▶ [Task instructions]
Please repeat exactly the lines below from the one containing "V4: 2.5V (plus" down to the one containing "R6: 100k (+12V, N2) -> none", both included, and nothing else.

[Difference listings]
++++++

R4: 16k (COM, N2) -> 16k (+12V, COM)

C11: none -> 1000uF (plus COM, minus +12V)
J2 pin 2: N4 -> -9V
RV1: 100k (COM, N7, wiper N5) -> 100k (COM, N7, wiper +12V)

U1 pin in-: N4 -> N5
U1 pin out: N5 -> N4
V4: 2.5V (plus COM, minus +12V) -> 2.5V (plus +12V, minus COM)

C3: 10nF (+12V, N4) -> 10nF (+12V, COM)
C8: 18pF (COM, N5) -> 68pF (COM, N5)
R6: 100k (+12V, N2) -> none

++++++

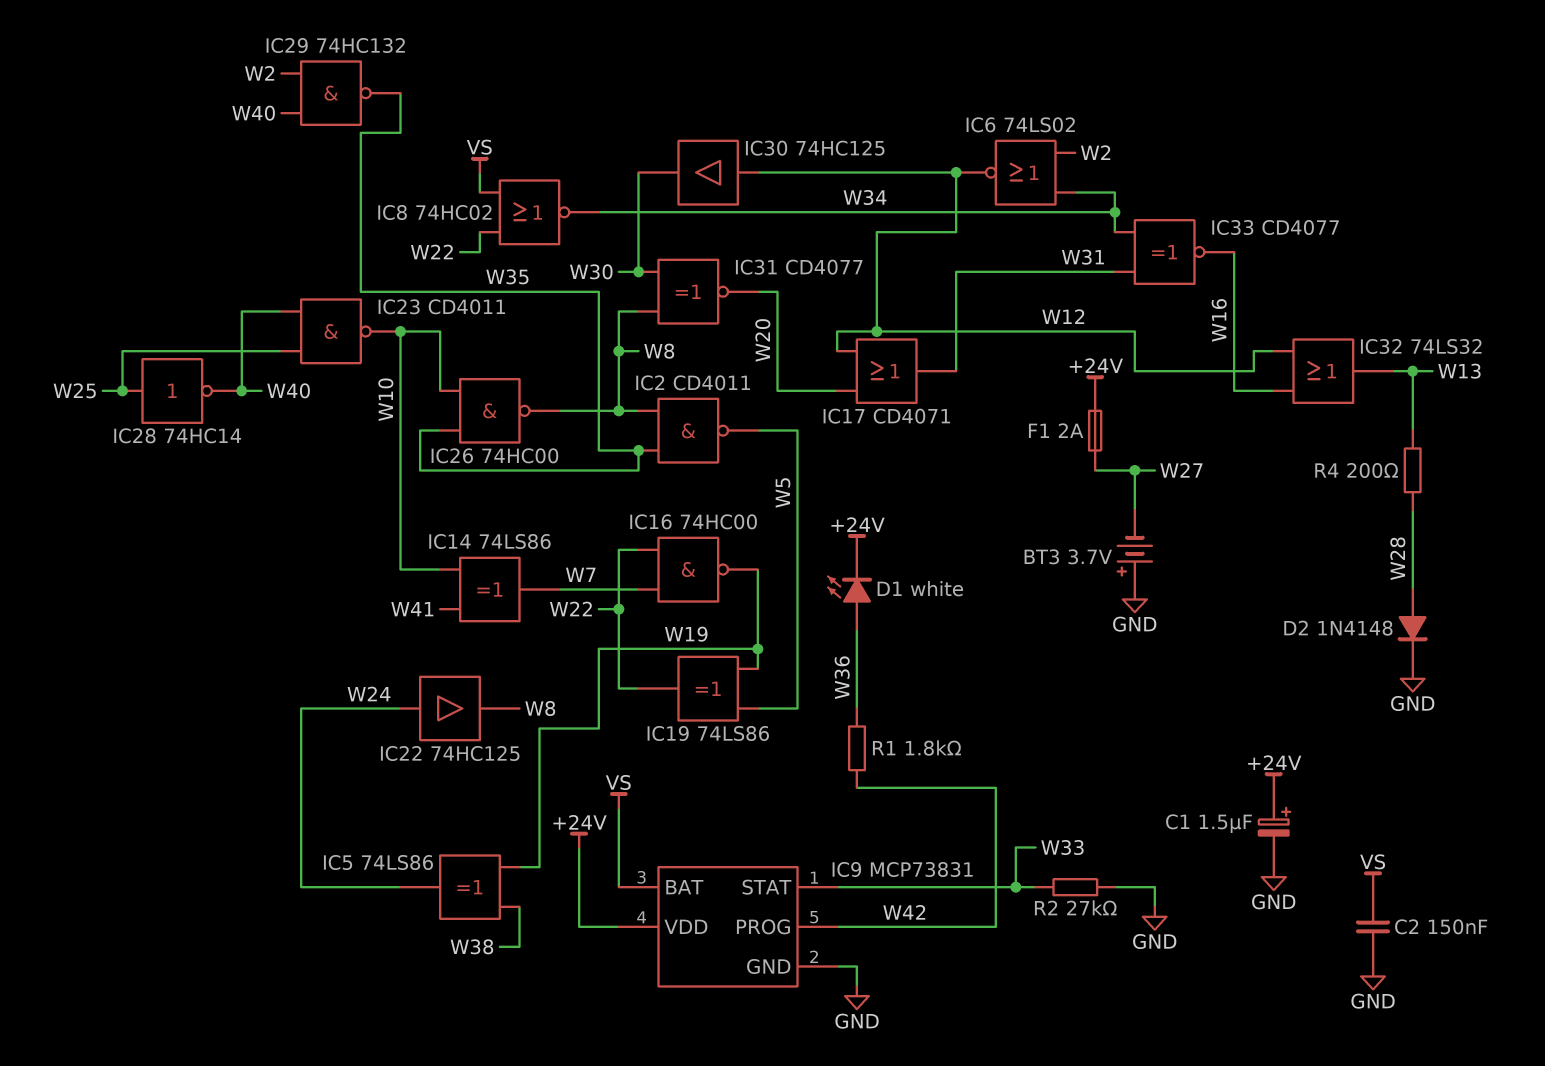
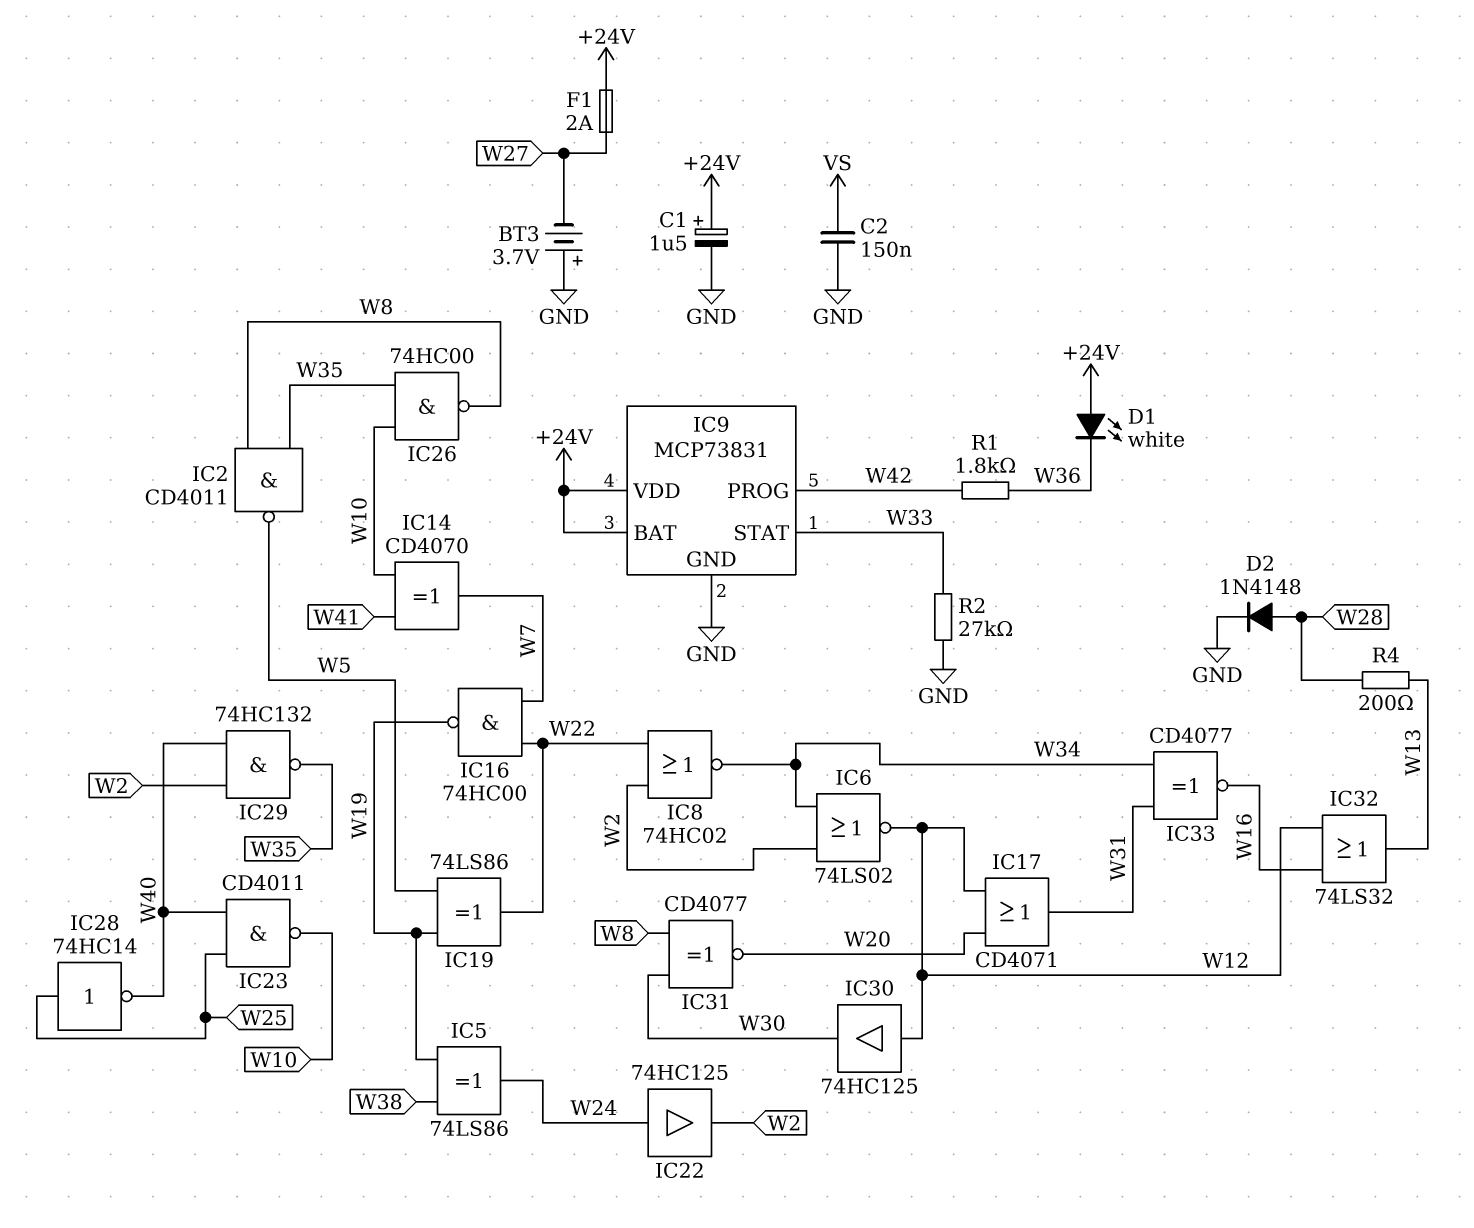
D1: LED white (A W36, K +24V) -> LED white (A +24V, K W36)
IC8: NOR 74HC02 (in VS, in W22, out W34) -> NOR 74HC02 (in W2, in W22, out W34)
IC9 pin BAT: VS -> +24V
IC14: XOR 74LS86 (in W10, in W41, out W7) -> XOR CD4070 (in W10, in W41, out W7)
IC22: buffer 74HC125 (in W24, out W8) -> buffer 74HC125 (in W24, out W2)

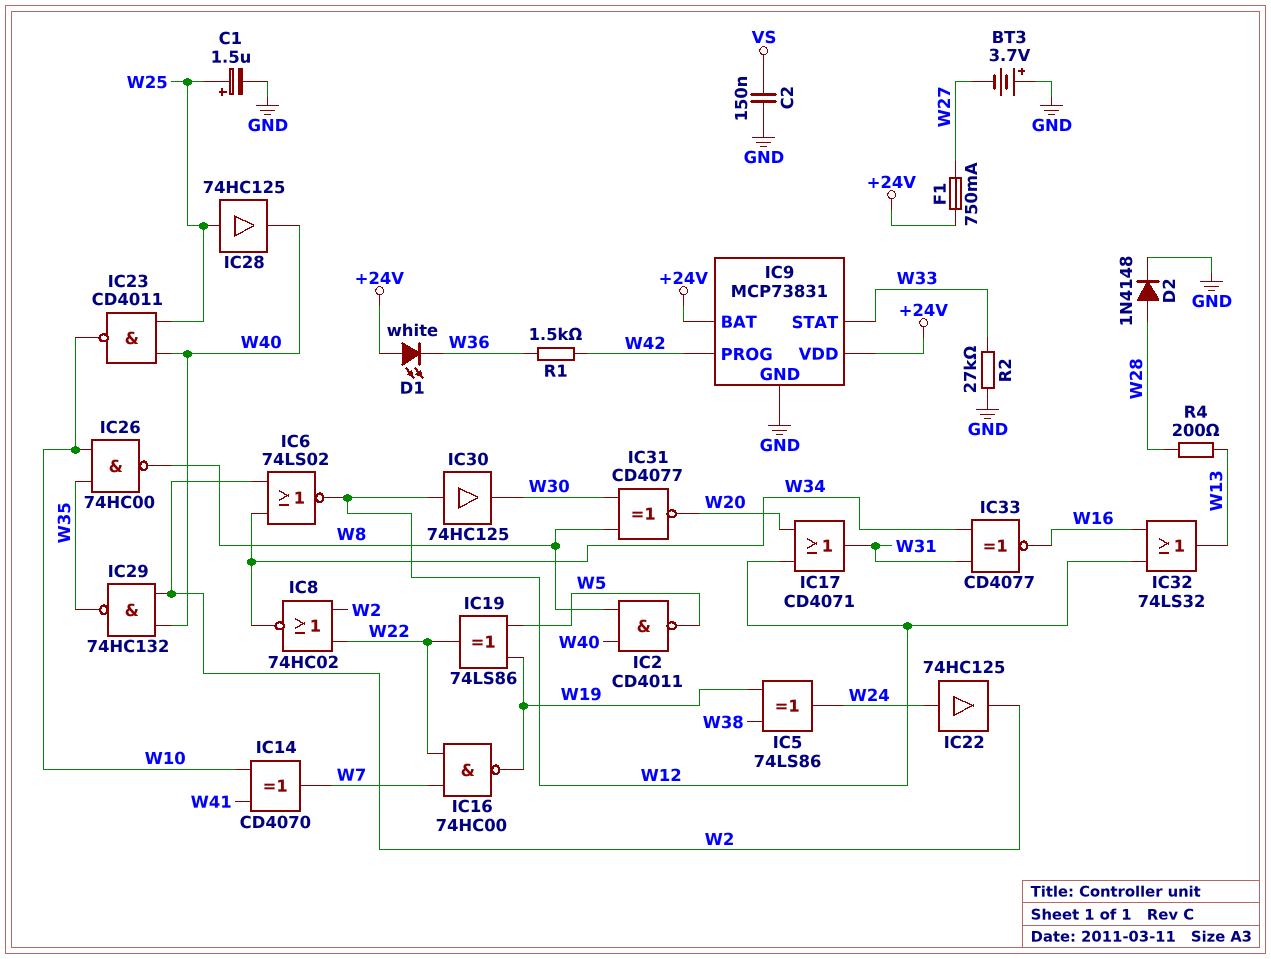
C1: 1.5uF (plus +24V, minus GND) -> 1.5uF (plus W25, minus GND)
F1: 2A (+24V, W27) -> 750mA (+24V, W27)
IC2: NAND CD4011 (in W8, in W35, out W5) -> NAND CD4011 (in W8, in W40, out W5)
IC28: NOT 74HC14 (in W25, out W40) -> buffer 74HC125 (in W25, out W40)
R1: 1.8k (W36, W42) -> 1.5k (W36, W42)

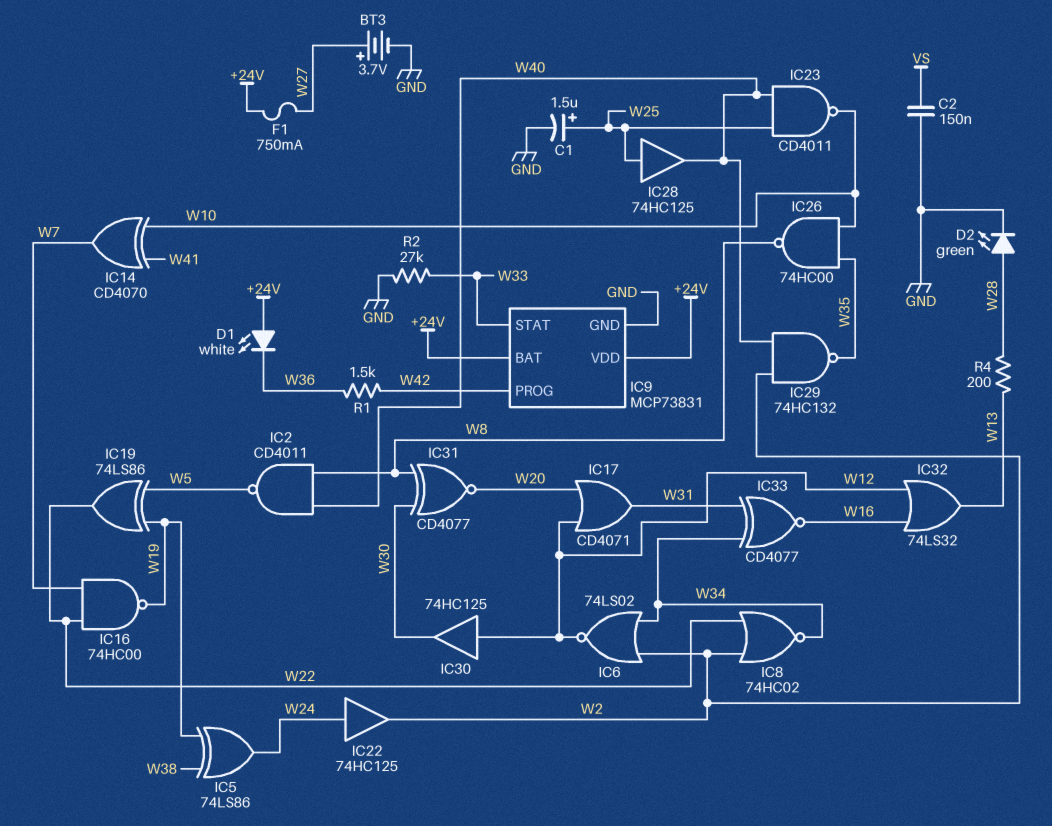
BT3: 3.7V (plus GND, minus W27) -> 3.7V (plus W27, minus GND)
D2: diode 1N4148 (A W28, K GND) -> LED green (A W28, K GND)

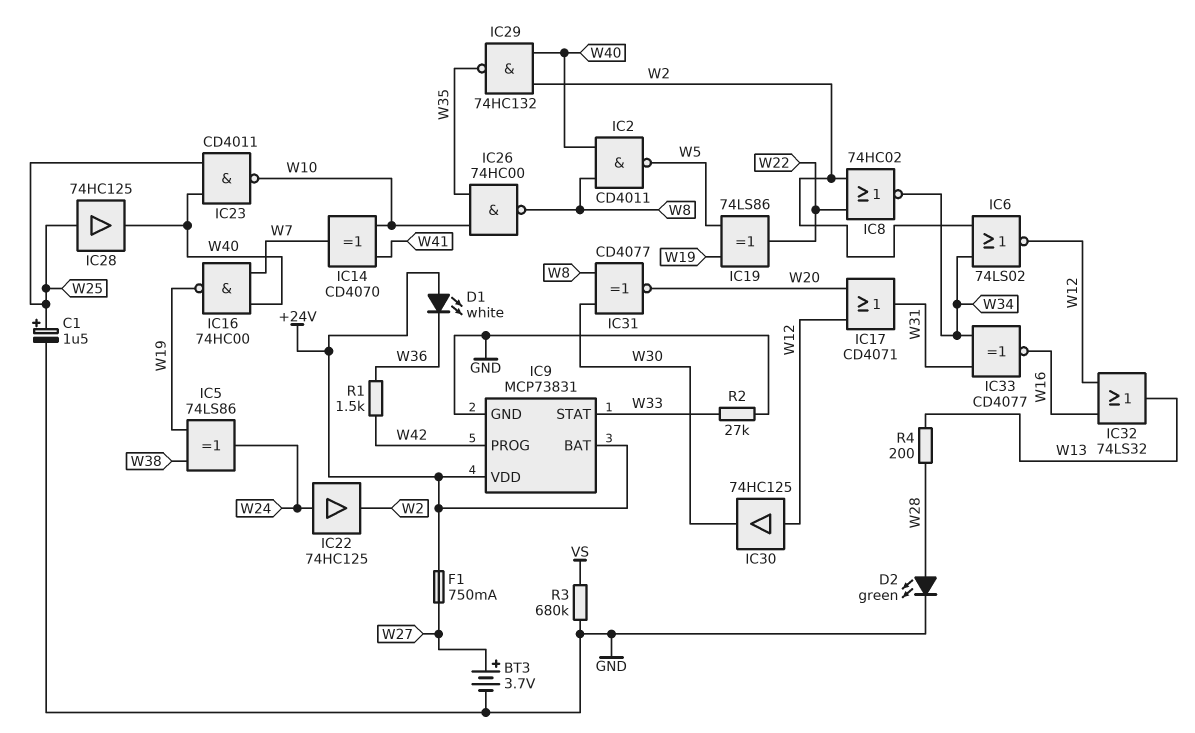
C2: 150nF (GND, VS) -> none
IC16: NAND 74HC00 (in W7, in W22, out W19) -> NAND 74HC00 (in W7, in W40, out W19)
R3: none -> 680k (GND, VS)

++++++

▶ [Expected output]
V4: 2.5V (plus COM, minus +12V) -> 2.5V (plus +12V, minus COM)

C3: 10nF (+12V, N4) -> 10nF (+12V, COM)
C8: 18pF (COM, N5) -> 68pF (COM, N5)
R6: 100k (+12V, N2) -> none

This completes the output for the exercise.